» **Source material**:
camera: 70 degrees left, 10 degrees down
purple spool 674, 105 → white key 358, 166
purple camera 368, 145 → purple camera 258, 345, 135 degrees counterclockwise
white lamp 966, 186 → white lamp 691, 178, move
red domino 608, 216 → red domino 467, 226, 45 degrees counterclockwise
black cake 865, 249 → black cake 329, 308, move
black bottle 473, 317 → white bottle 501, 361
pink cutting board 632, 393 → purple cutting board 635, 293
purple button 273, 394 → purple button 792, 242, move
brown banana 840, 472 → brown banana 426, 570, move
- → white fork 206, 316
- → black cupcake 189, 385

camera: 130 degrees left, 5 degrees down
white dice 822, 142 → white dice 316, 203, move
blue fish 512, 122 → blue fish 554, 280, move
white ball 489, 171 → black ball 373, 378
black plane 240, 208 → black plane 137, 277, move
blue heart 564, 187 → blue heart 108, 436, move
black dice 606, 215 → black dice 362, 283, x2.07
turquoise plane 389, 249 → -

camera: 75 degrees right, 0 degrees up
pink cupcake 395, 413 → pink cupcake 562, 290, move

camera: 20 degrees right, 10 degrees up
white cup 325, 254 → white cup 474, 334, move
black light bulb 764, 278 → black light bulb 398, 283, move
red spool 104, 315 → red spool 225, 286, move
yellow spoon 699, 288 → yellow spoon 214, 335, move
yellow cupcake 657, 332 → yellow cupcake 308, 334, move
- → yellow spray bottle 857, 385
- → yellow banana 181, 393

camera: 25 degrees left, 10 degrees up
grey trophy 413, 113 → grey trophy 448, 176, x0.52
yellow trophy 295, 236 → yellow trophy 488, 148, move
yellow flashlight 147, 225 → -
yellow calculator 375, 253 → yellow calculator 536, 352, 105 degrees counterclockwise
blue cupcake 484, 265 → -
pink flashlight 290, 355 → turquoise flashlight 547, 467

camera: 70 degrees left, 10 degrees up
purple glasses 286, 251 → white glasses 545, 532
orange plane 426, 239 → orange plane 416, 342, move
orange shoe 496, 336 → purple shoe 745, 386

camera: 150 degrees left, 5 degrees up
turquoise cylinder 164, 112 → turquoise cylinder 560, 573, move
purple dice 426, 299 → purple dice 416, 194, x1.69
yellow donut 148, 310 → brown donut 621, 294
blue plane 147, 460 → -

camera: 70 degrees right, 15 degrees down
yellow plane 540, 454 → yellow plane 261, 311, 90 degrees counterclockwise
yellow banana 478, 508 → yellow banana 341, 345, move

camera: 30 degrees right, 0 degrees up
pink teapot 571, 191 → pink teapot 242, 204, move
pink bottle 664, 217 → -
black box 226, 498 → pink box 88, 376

» **What you need to do**:
Would you please copy, word for word, everything above from the line containing "white lamp 966, 186" down to the line containing "- → white fork 206, 316", those two lines included?

» **Output for this exercise**:
white lamp 966, 186 → white lamp 691, 178, move
red domino 608, 216 → red domino 467, 226, 45 degrees counterclockwise
black cake 865, 249 → black cake 329, 308, move
black bottle 473, 317 → white bottle 501, 361
pink cutting board 632, 393 → purple cutting board 635, 293
purple button 273, 394 → purple button 792, 242, move
brown banana 840, 472 → brown banana 426, 570, move
- → white fork 206, 316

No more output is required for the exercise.